Reproduce all of the entries below exactly, without images.

## Supplied material:
====================

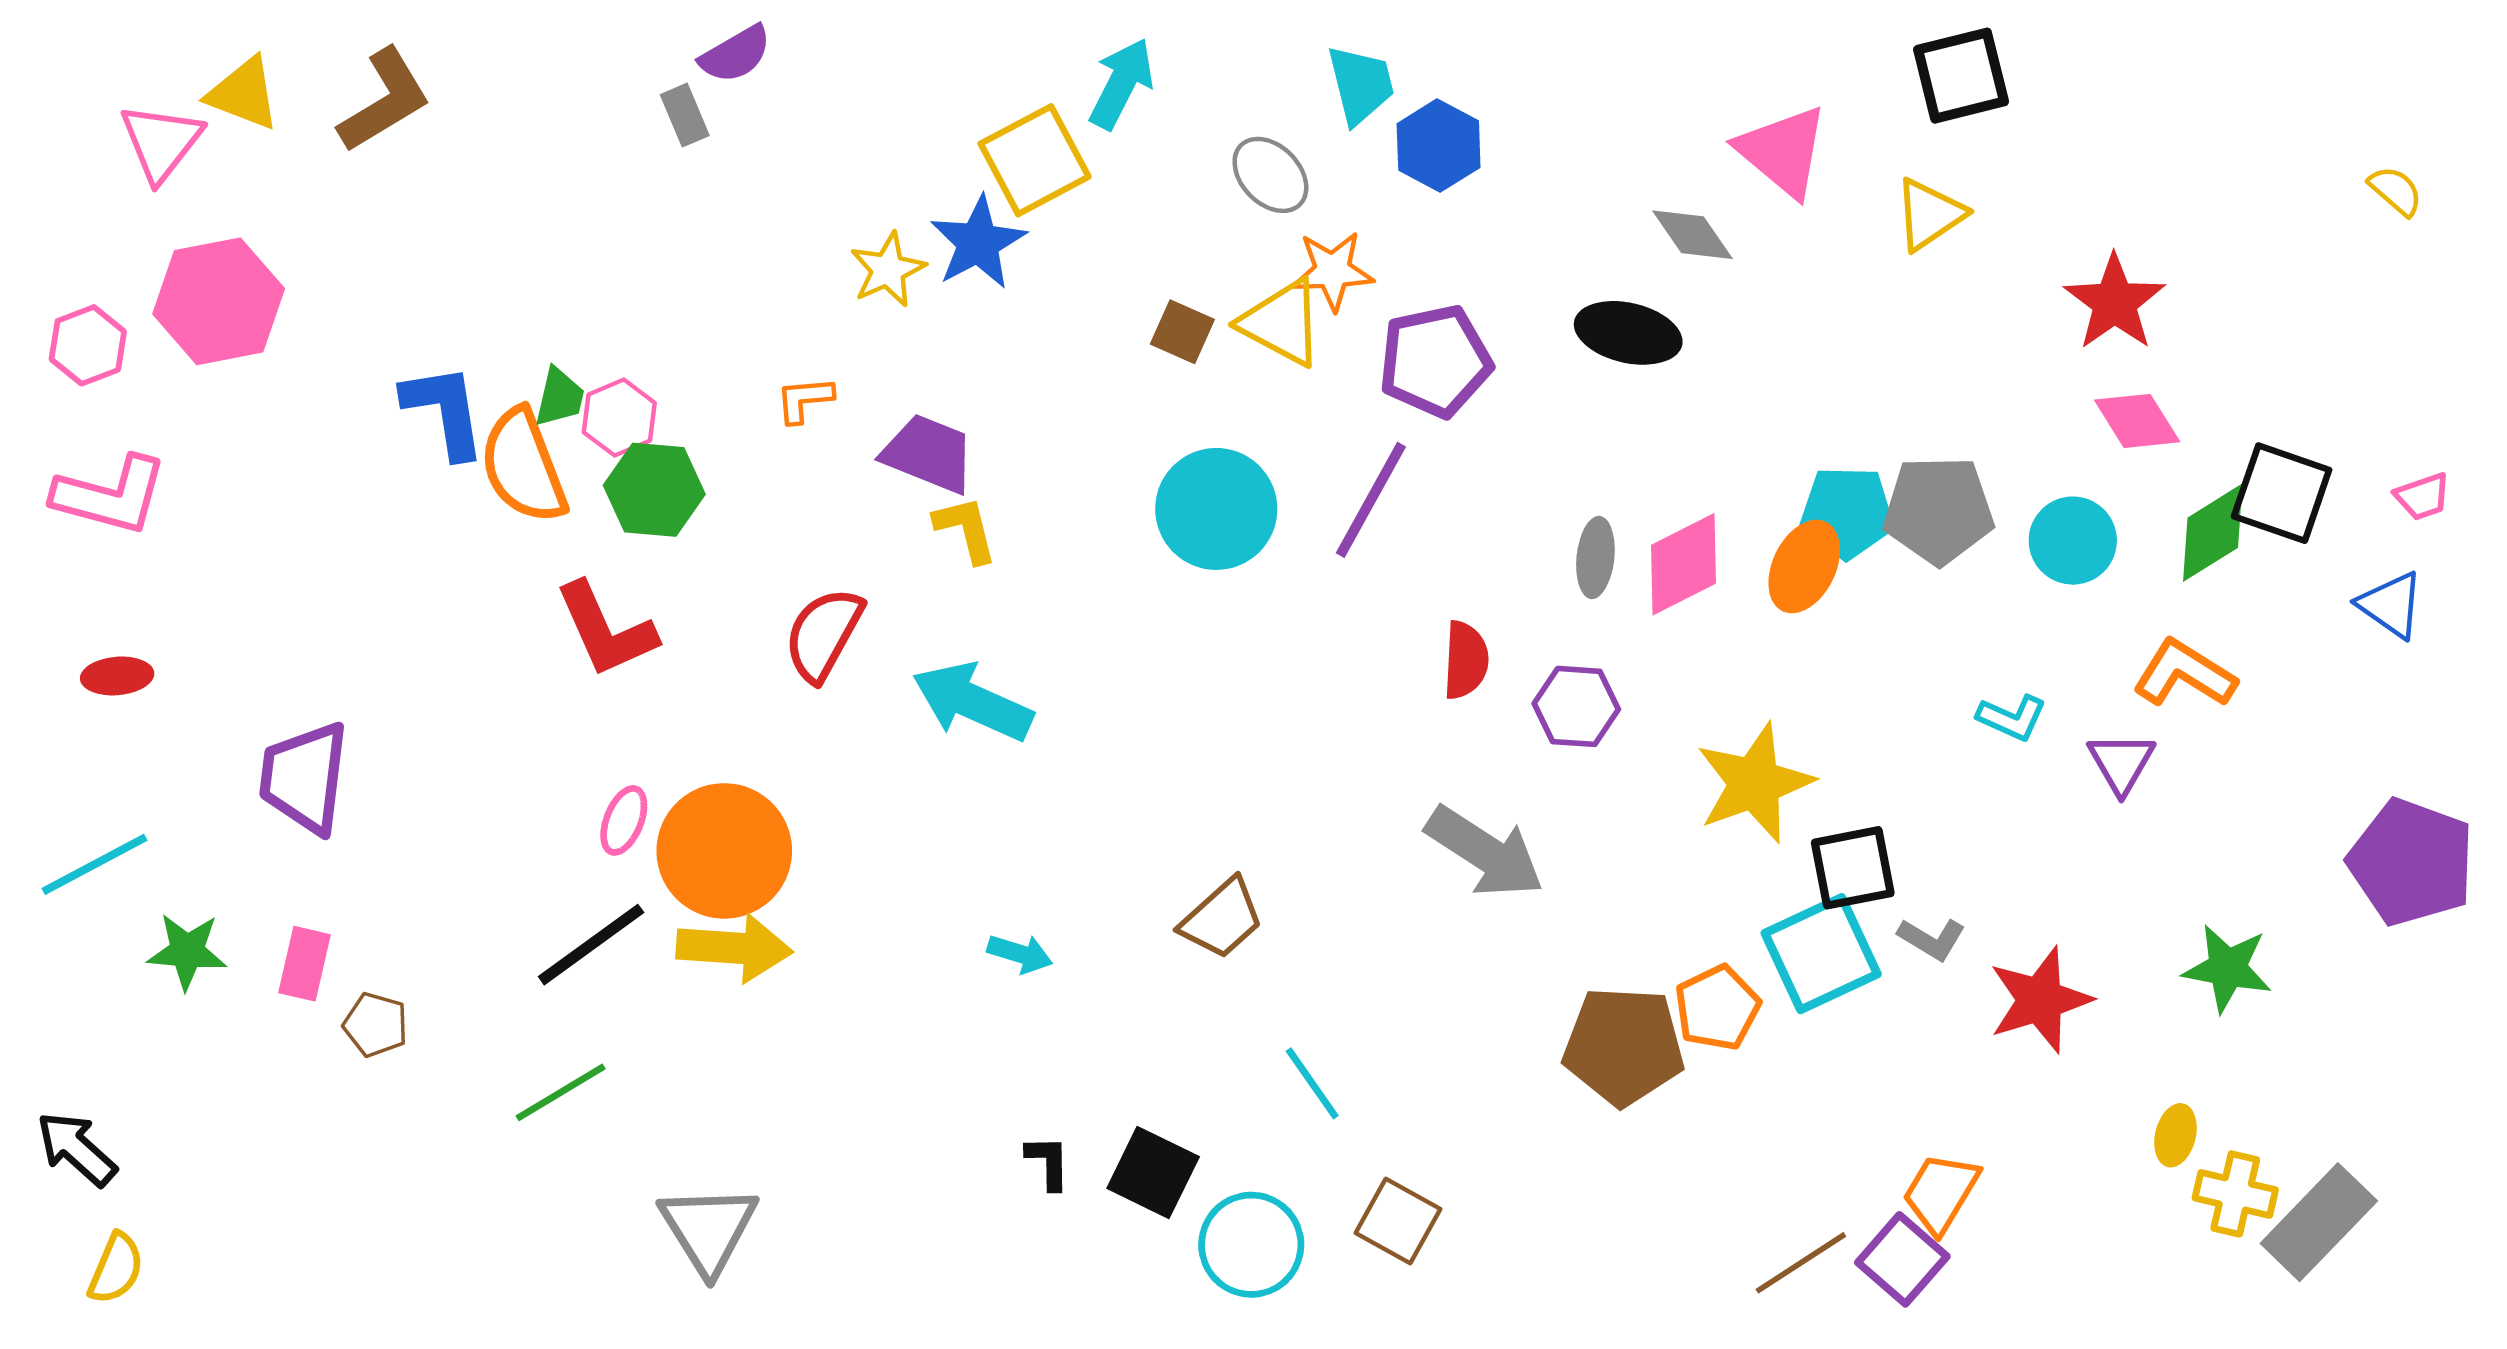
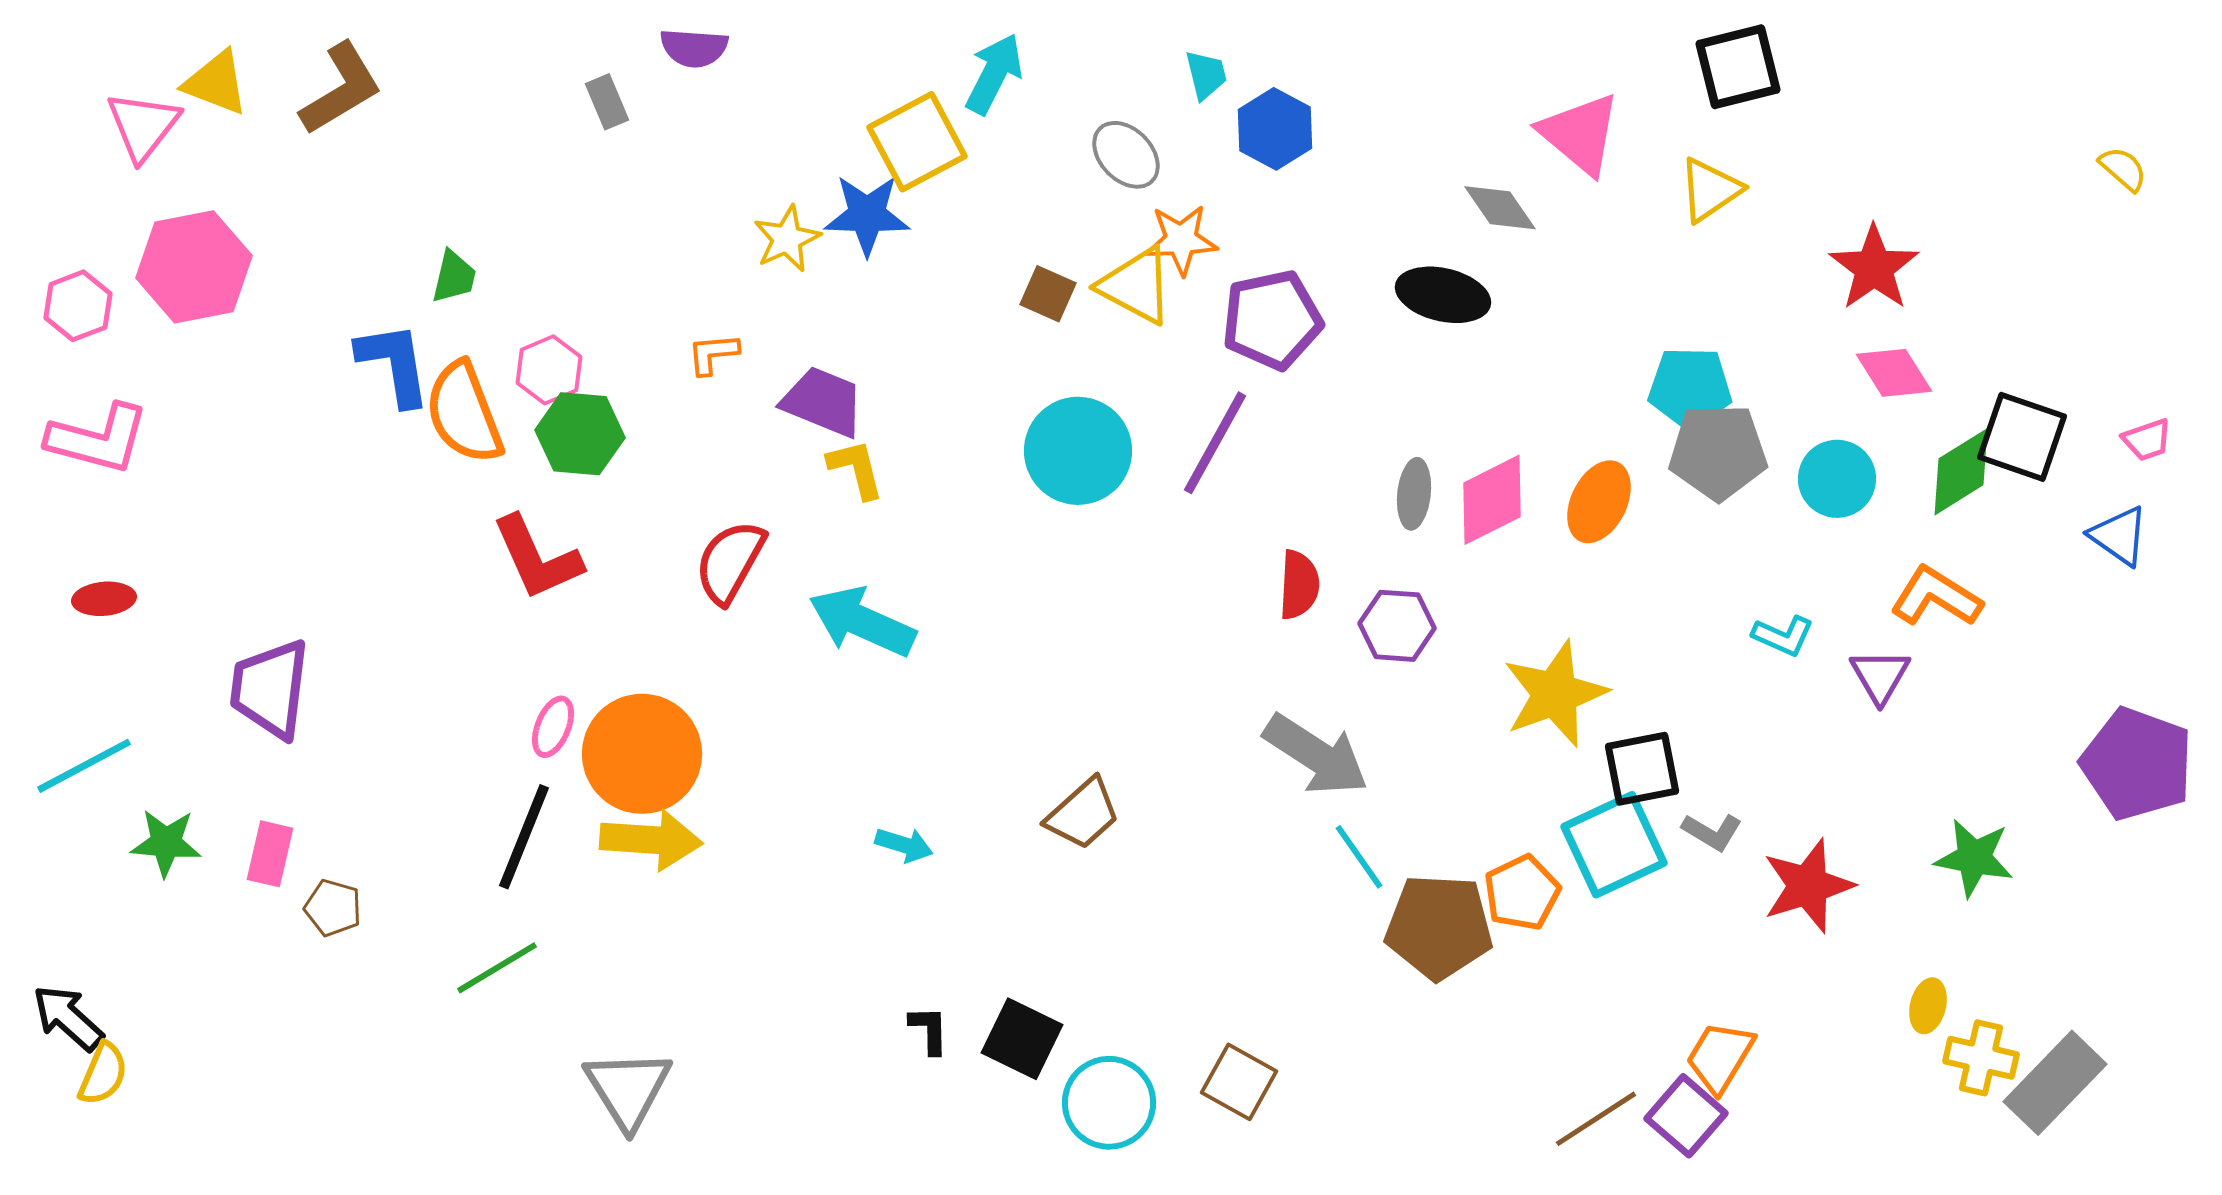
purple semicircle: (736, 54) -> (694, 48), moved, turned 34
cyan trapezoid: (1361, 85) -> (1206, 75), size x0.7
blue star: (978, 243) -> (867, 215), turned 30
green trapezoid: (559, 397) -> (454, 277), moved
cyan pentagon: (1847, 512) -> (1690, 388), moved
black line: (591, 945) -> (524, 837), turned -32
cyan line: (1312, 1083) -> (1359, 857), moved
yellow semicircle: (116, 1268) -> (103, 1074), moved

====================

## Reply:
purple semicircle: (736, 54) -> (694, 48), moved, turned 34
cyan trapezoid: (1361, 85) -> (1206, 75), size x0.7
blue star: (978, 243) -> (867, 215), turned 30
green trapezoid: (559, 397) -> (454, 277), moved
cyan pentagon: (1847, 512) -> (1690, 388), moved
black line: (591, 945) -> (524, 837), turned -32
cyan line: (1312, 1083) -> (1359, 857), moved
yellow semicircle: (116, 1268) -> (103, 1074), moved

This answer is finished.